**PROMPT:** The lines you return must be all those in the data that hold the string "left".
[[ TASK INPUTS open ]]
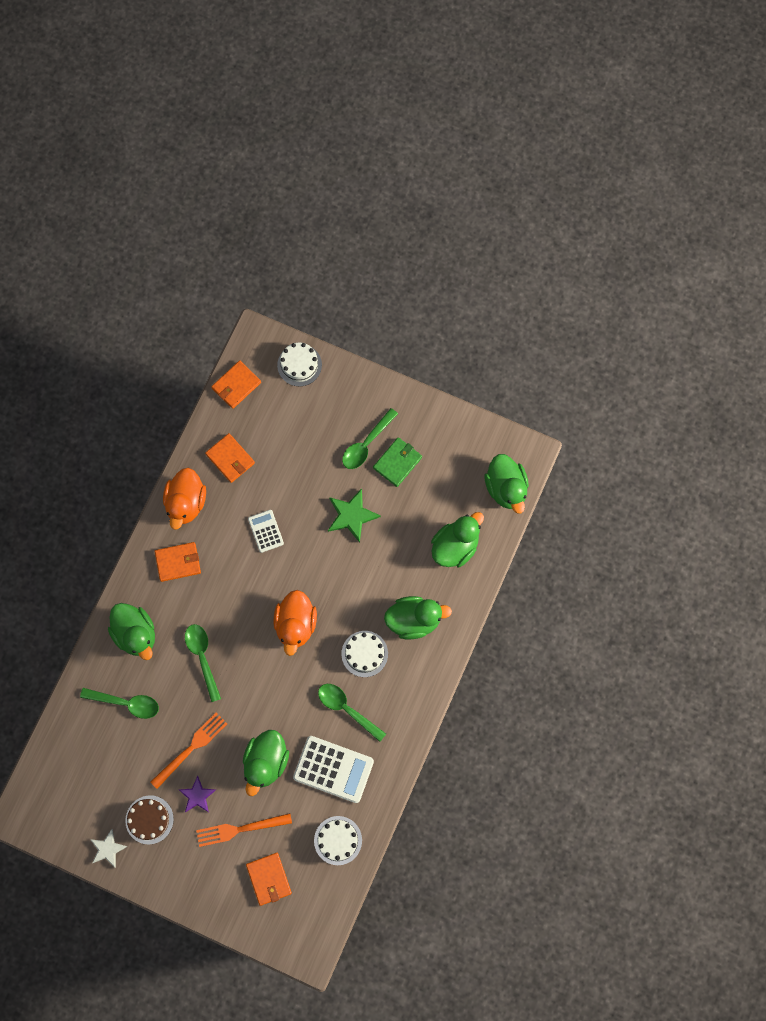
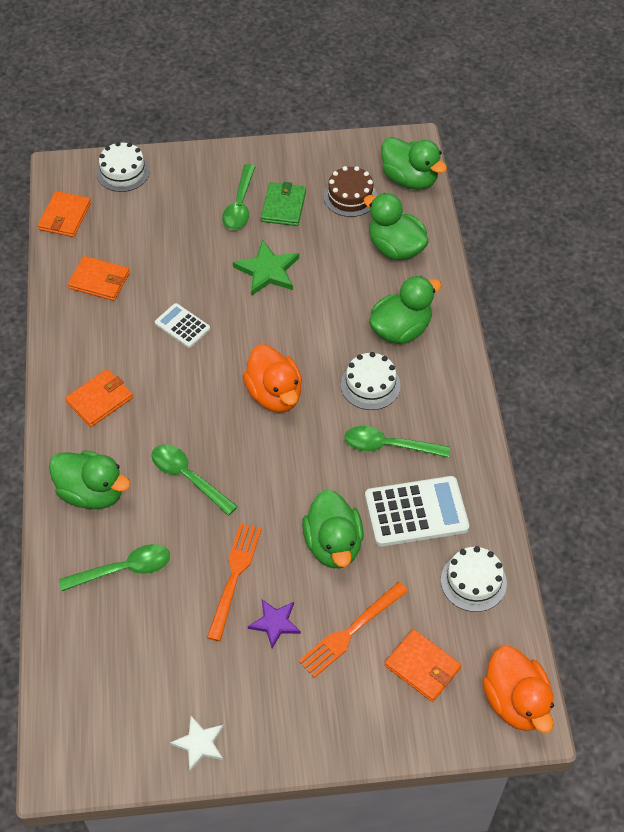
camera: 30 degrees left, 20 degrees down
(149, 819) = (232, 681): brown cake -> brown cake (350, 196)
(186, 503) = (74, 341): orange duck -> orange duck (516, 701)
(455, 546) = (395, 248): green duck -> green duck turned 60 degrees counterclockwise

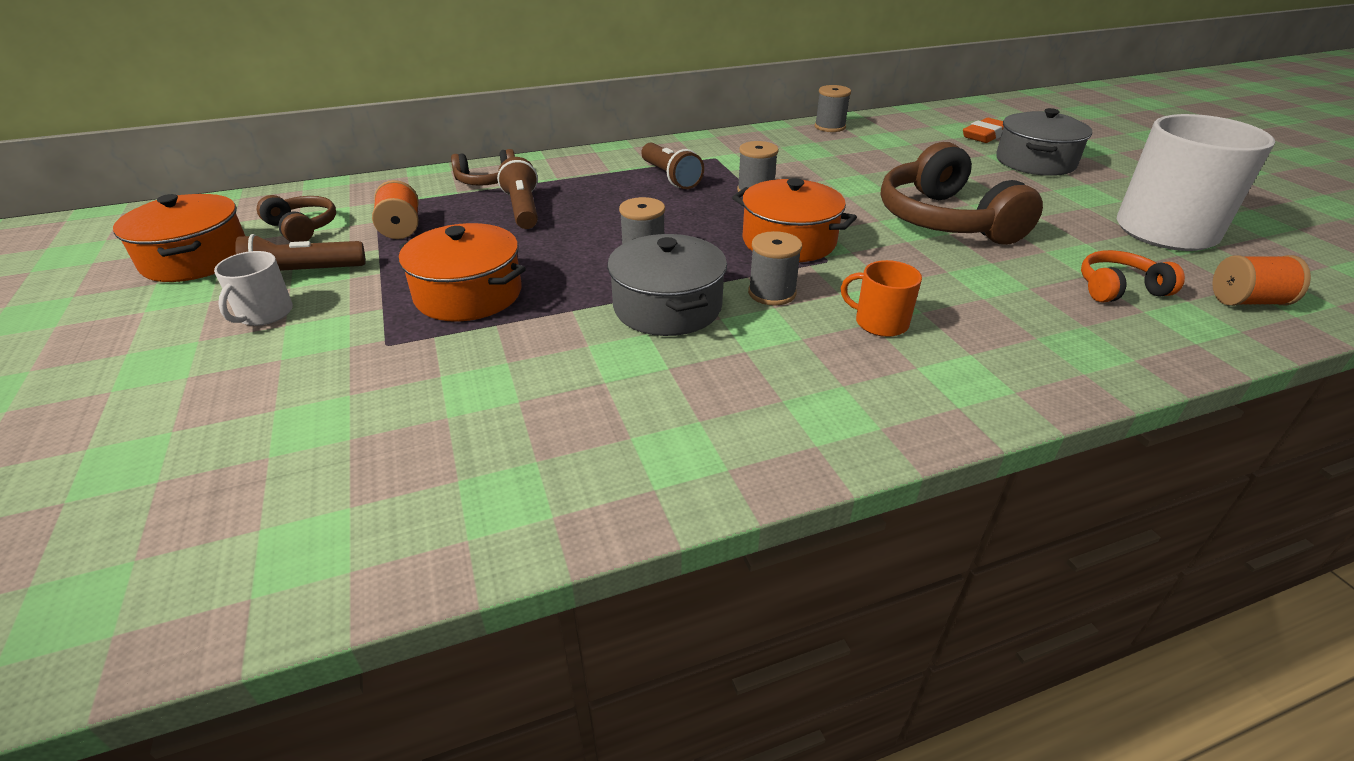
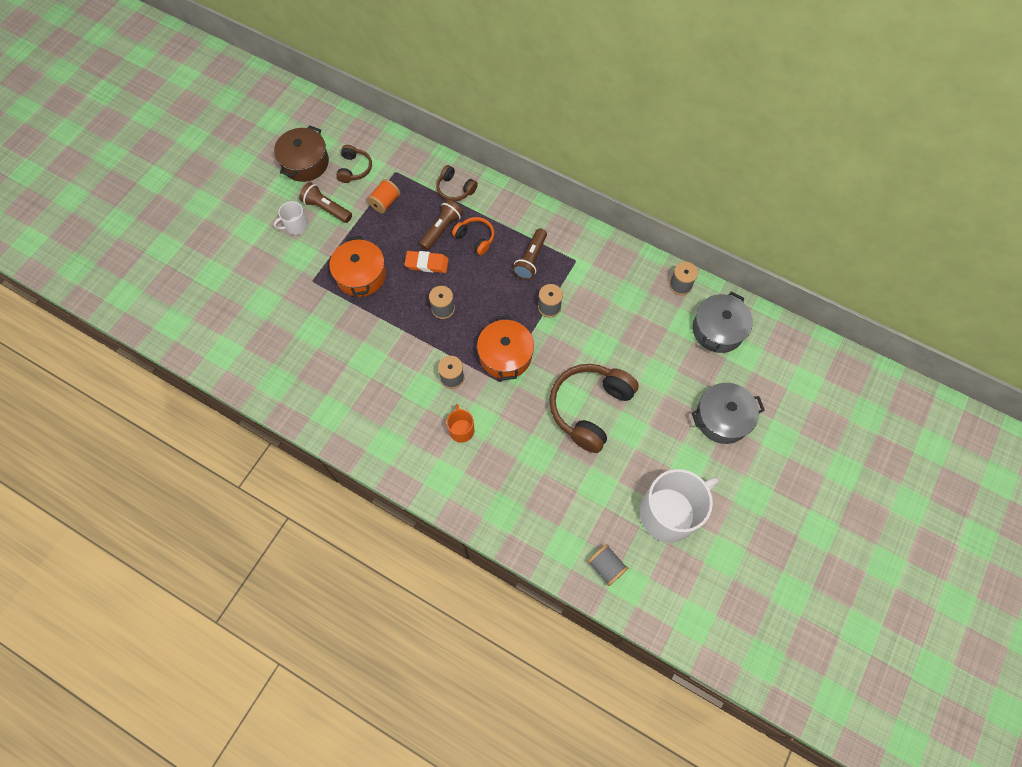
camera: 50 degrees right, 30 degrees up
(196, 259) = (305, 163): orange pot -> brown pot
(667, 307) = (409, 348): grey pot -> grey pot (718, 330)
(985, 135) = (748, 373): orange eraser -> orange eraser (427, 263)
(1119, 289) = (573, 510): orange headphones -> orange headphones (475, 238)
(1247, 301) = (606, 566): orange spool -> grey spool

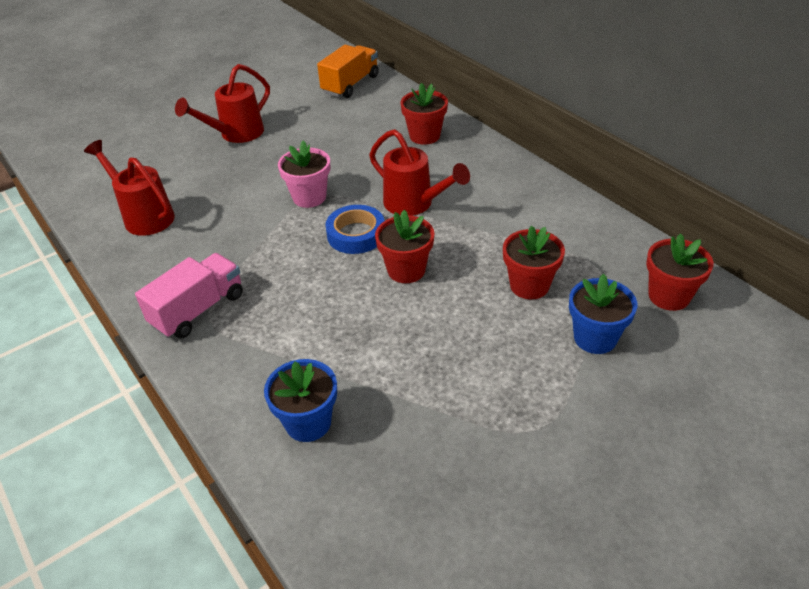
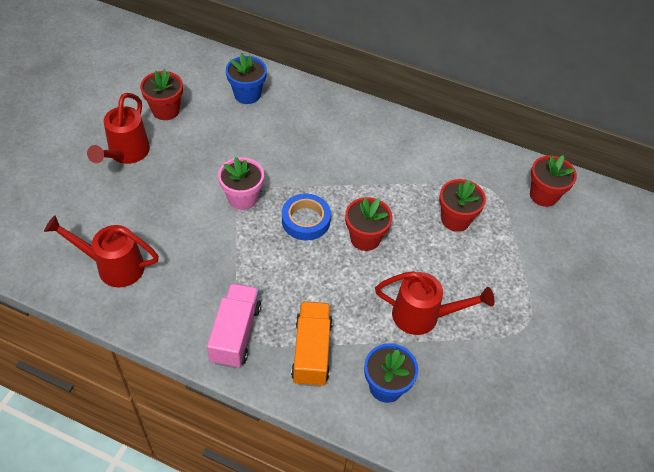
camera: 35 degrees left, 10 degrees up
(350, 85) = (189, 69): orange truck -> orange truck (311, 352)
(414, 204) = (329, 177): red watering can -> red watering can (423, 316)
(424, 136) = (291, 107): red flower pot -> red flower pot (166, 110)
(595, 338) = (520, 245): blue flower pot -> blue flower pot (247, 94)

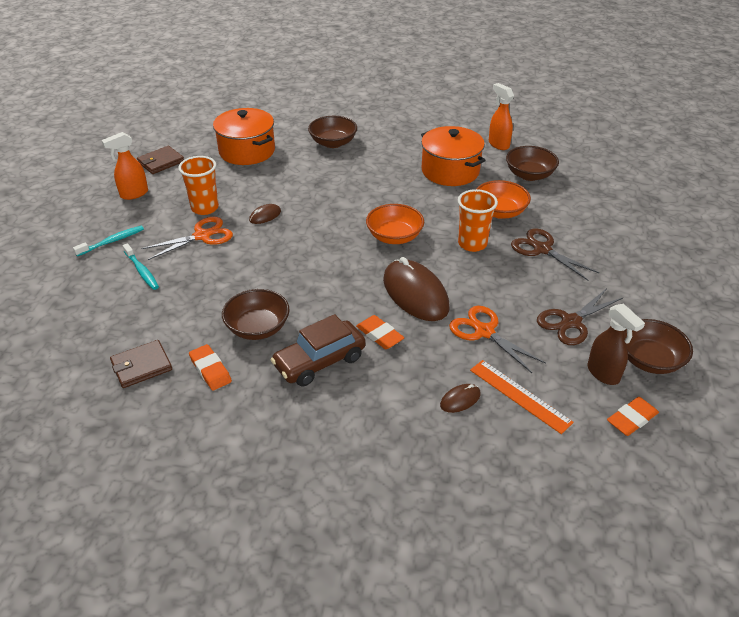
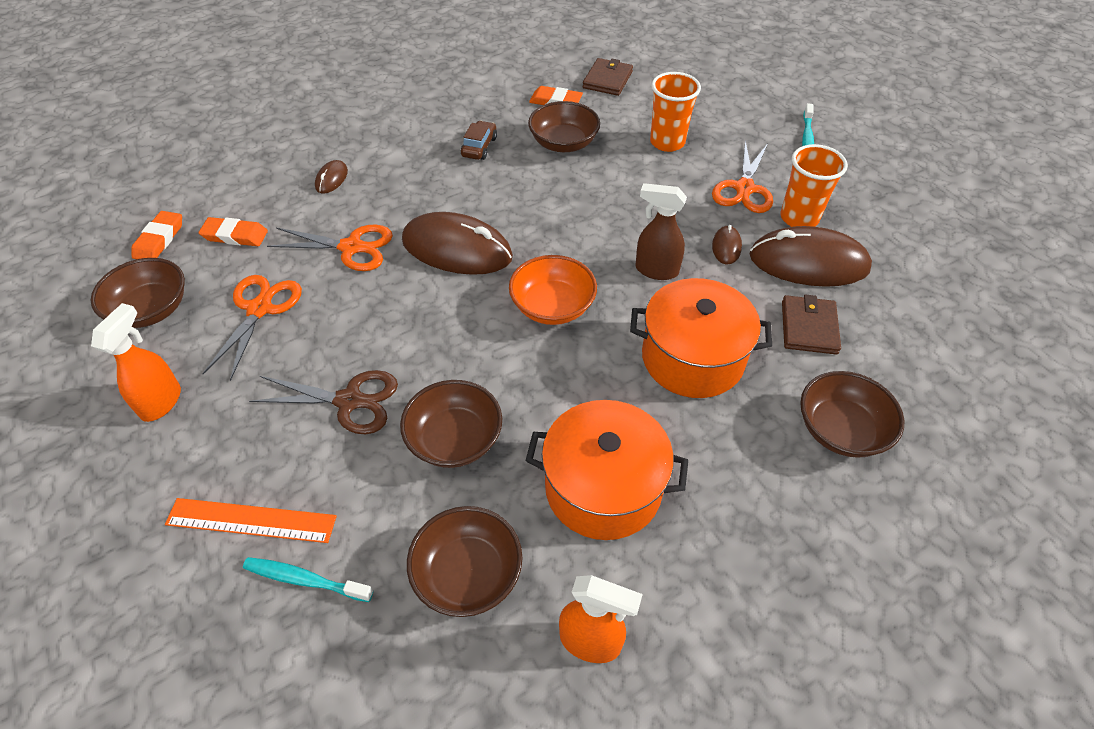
camera: 140 degrees right, 10 degrees up
(134, 194) = (892, 190): orange spray bottle -> orange spray bottle (162, 402)
(142, 271) = (732, 131): turquoise toothbrush -> turquoise toothbrush (305, 580)
(161, 162) = (956, 244): brown wallet -> brown wallet (808, 327)
(239, 190) = (808, 262): none -> brown mouse
(247, 151) = (910, 329): orange pot -> orange pot (692, 358)
(320, 361) = (479, 147): brown car -> brown car, size x0.56
(379, 335) = (451, 192): orange eraser -> orange eraser (235, 235)
(472, 244) = (449, 354): orange cup -> orange cup (667, 142)
(500, 212) = (454, 439): orange bowl -> brown bowl
(519, 395) = (278, 208): orange ruler -> orange ruler (251, 520)
(571, 322) = (260, 309): brown scissors -> orange scissors
(603, 374) = (201, 268): brown spray bottle -> brown spray bottle (656, 270)

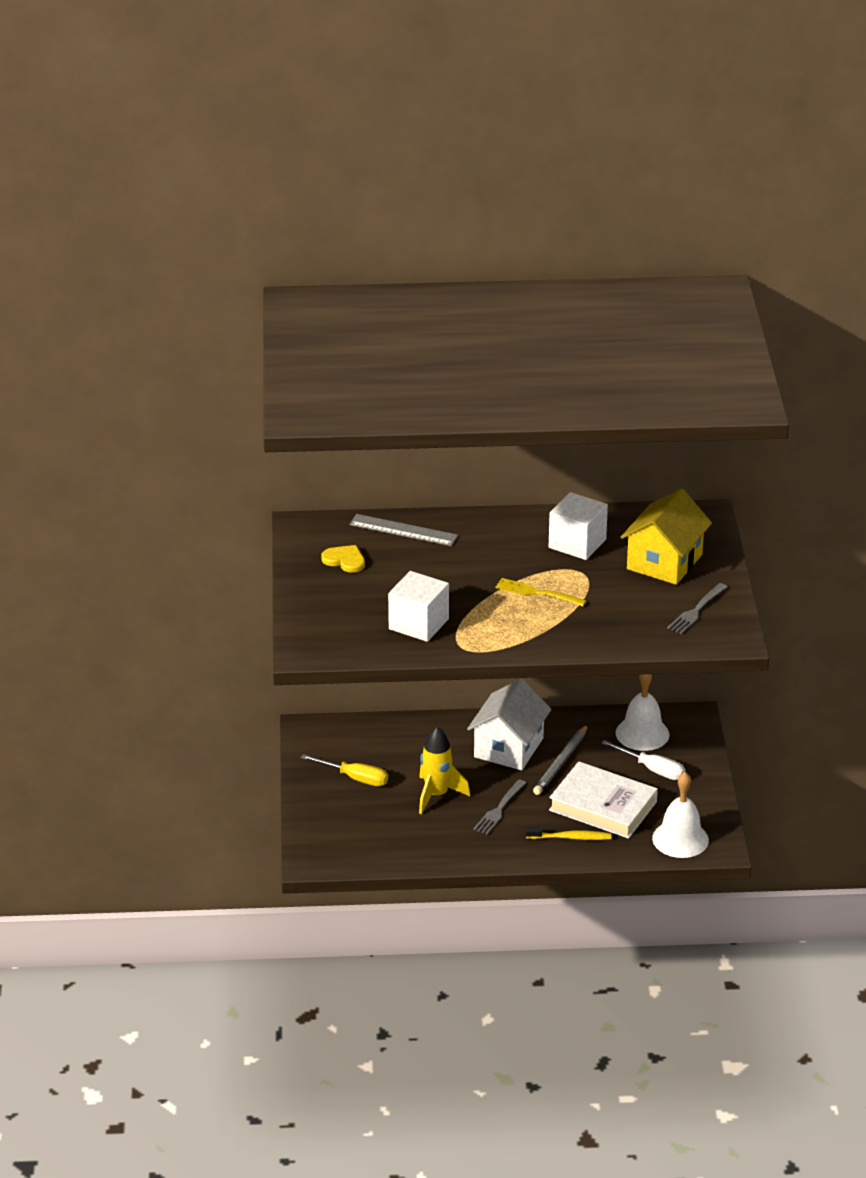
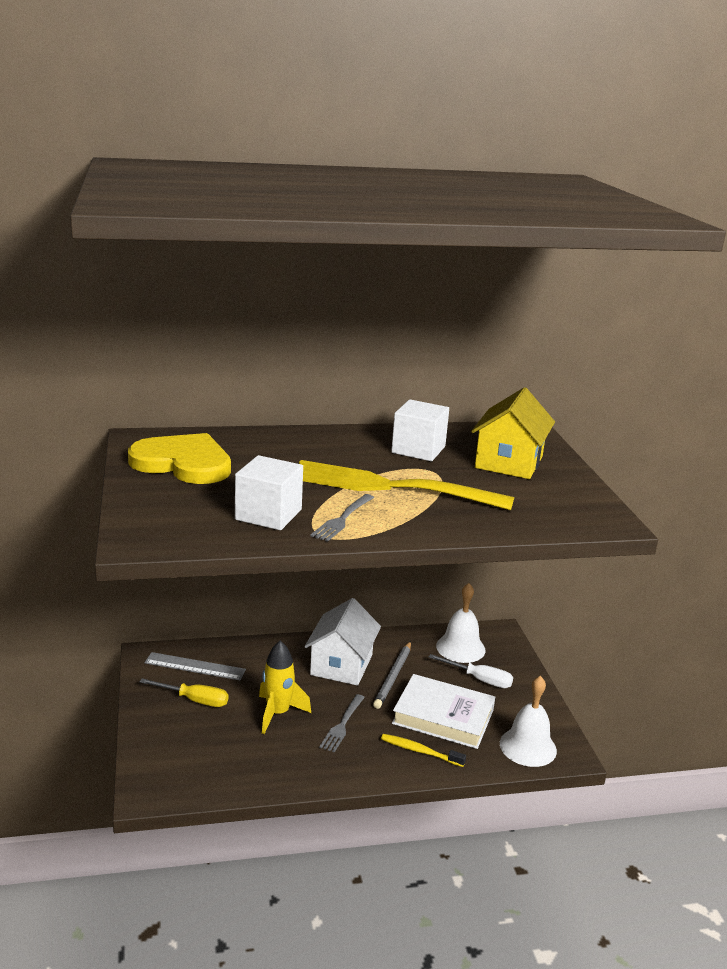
camera: 10 degrees left, 10 degrees down
(345, 560) = (183, 463): yellow heart -> yellow heart, size x2.18
(403, 530) = (243, 440): grey ruler -> grey ruler (195, 666)
(537, 593) = (391, 487): yellow fork -> yellow fork, size x2.27
(571, 838) = (419, 751): yellow toothbrush -> yellow toothbrush turned 150 degrees counterclockwise
(696, 610) = (560, 499): grey fork -> grey fork (342, 519)

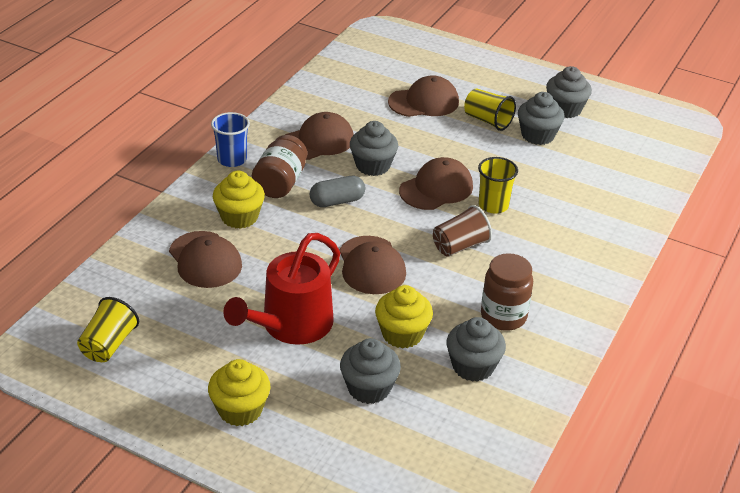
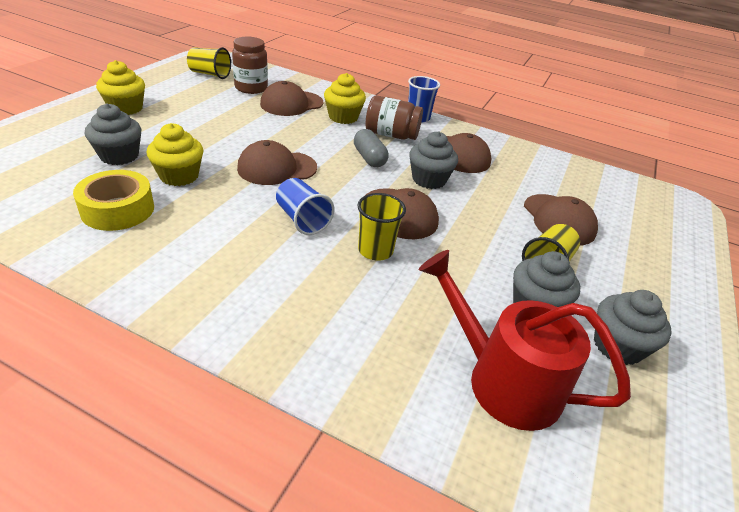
camera: 85 degrees right, 0 degrees up
(291, 325) = (208, 130): red watering can -> red watering can (503, 381)
(460, 246) = (302, 220): brown cup -> blue cup
(473, 366) = (118, 209): grey cupcake -> yellow tape
(503, 316) = (183, 236): brown jar -> brown jar (251, 88)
[[ TASK INPUTS closed ]]
**RESULT FOR THIS EXERCISE:**
camera: 30 degrees left, 20 degrees down
camera: 35 degrees left, 10 degrees up
camera: 10 degrees left, 10 degrees down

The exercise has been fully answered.